**Work task**
For the word "lime", search the records and show each line in which it occurs.

**Information given**
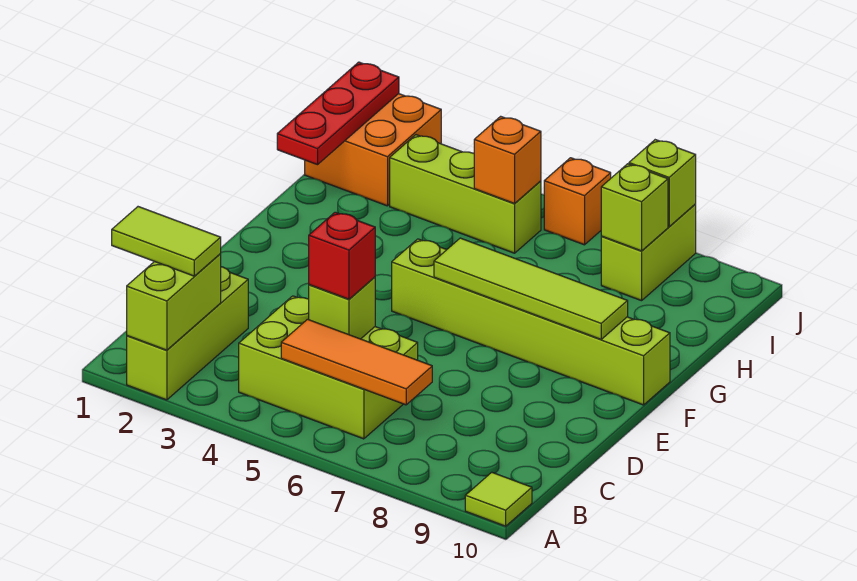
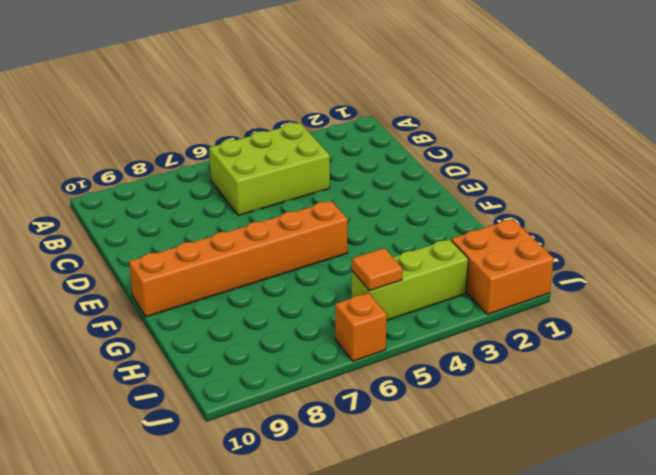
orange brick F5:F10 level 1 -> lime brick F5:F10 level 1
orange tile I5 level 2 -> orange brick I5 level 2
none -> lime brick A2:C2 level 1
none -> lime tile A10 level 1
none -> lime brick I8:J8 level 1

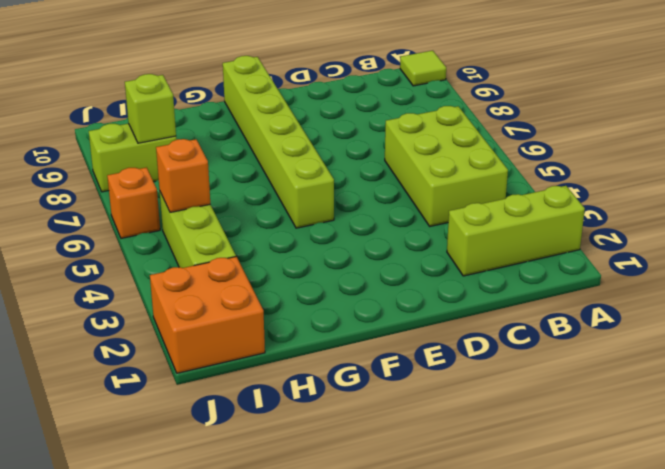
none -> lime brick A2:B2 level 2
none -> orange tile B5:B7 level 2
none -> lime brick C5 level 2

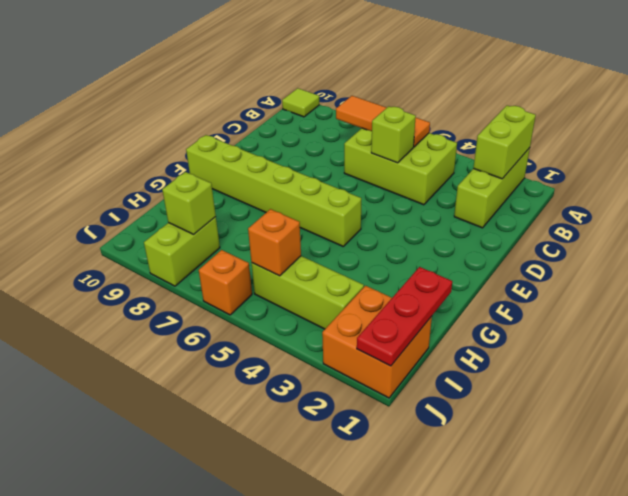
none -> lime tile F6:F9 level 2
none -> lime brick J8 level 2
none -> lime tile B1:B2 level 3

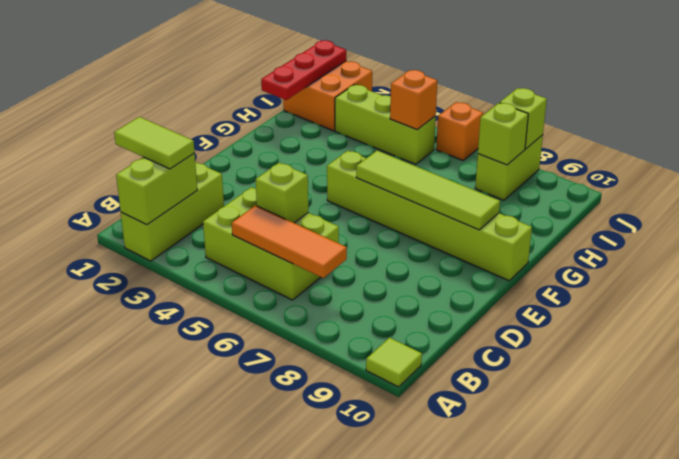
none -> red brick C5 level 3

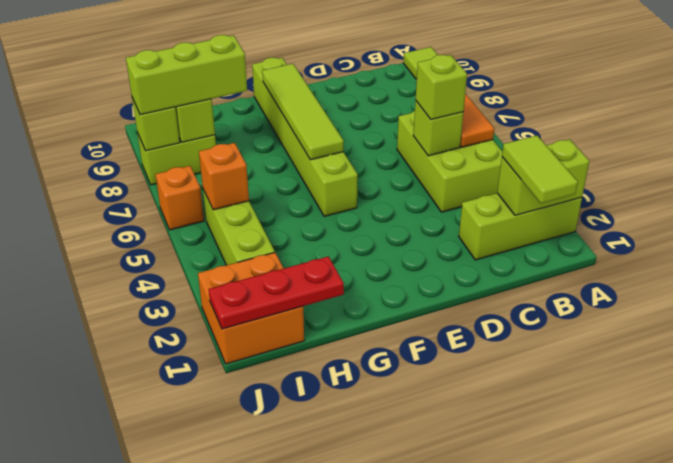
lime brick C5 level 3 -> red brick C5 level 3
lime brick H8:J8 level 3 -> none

**The answer**
orange brick F5:F10 level 1 -> lime brick F5:F10 level 1
none -> lime brick A2:C2 level 1
none -> lime tile A10 level 1
none -> lime brick I8:J8 level 1
none -> lime brick A2:B2 level 2
none -> lime brick C5 level 2
none -> lime tile F6:F9 level 2
none -> lime brick J8 level 2
none -> lime tile B1:B2 level 3
lime brick C5 level 3 -> red brick C5 level 3
lime brick H8:J8 level 3 -> none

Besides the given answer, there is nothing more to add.